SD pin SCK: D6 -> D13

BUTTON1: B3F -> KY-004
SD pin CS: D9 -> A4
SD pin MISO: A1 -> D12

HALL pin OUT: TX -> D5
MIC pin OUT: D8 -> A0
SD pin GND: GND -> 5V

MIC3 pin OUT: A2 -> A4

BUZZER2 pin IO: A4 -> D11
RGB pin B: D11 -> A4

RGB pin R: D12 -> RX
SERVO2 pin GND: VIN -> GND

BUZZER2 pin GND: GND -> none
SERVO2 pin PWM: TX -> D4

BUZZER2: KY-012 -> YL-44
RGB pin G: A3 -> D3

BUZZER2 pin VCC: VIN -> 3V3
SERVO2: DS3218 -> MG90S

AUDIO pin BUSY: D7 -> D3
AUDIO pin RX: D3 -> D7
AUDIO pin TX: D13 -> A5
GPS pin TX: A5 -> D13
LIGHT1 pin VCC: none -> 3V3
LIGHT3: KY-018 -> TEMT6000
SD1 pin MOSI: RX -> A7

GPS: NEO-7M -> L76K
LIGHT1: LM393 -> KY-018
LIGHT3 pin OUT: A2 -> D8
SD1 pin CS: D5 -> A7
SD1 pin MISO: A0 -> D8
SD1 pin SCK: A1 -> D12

What to produce: Bring together all lines from the listing that contain the word "none".

Exercise response:
BUZZER2 pin GND: GND -> none
LIGHT1 pin VCC: none -> 3V3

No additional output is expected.